# YOUR TASK
Would you repeat the entries below exactly and omit the pictures?

[Coordinate-based object records]
-- Opening Marker --

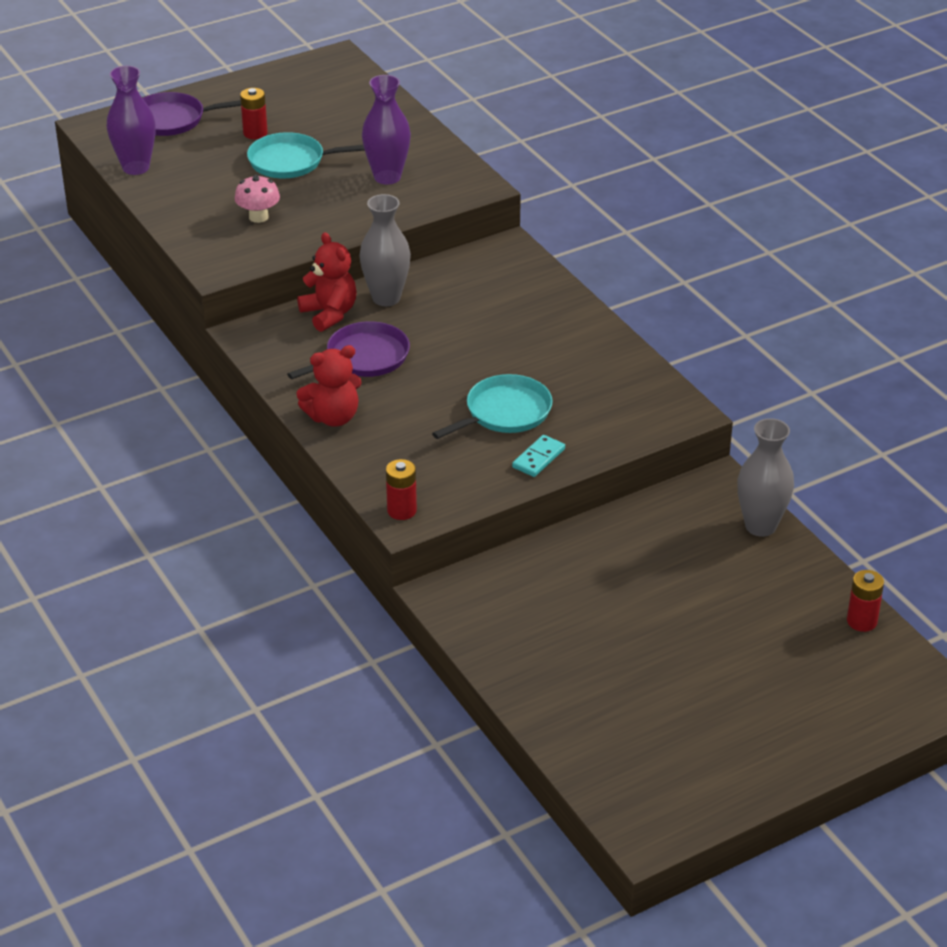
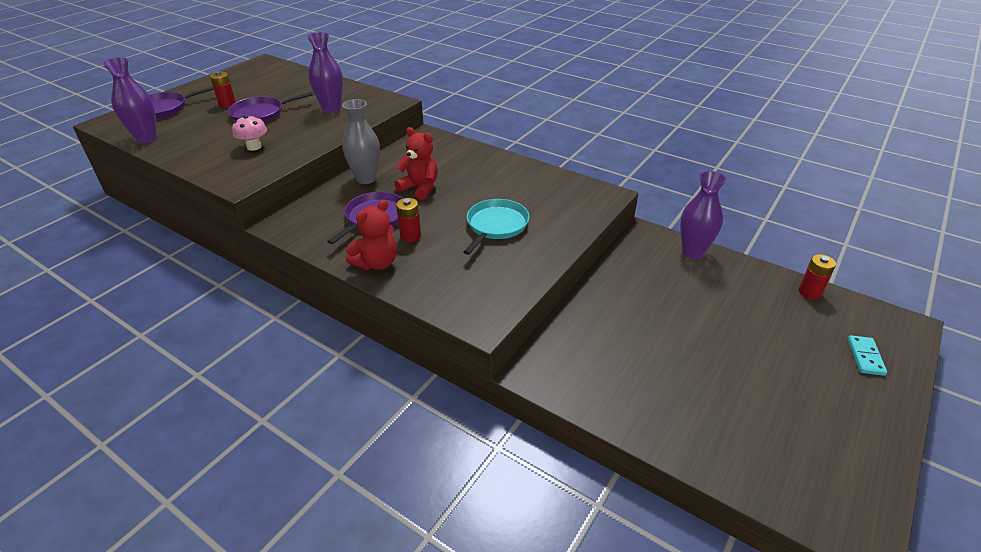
camera: 25 degrees left, 0 degrees up
(291, 161) = (260, 114): turquoise pan -> purple pan
(329, 314) = (332, 197): red teddy bear -> red teddy bear (420, 188)
(401, 510) = (474, 316): red battery -> red battery (410, 236)
(538, 458) = (542, 248): turquoise domino -> turquoise domino (865, 357)
(760, 526) = (693, 252): grey vase -> purple vase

-- Closing Marker --

# COMPLETED EXERCISE
camera: 25 degrees left, 0 degrees up
(291, 161) = (260, 114): turquoise pan -> purple pan
(329, 314) = (332, 197): red teddy bear -> red teddy bear (420, 188)
(401, 510) = (474, 316): red battery -> red battery (410, 236)
(538, 458) = (542, 248): turquoise domino -> turquoise domino (865, 357)
(760, 526) = (693, 252): grey vase -> purple vase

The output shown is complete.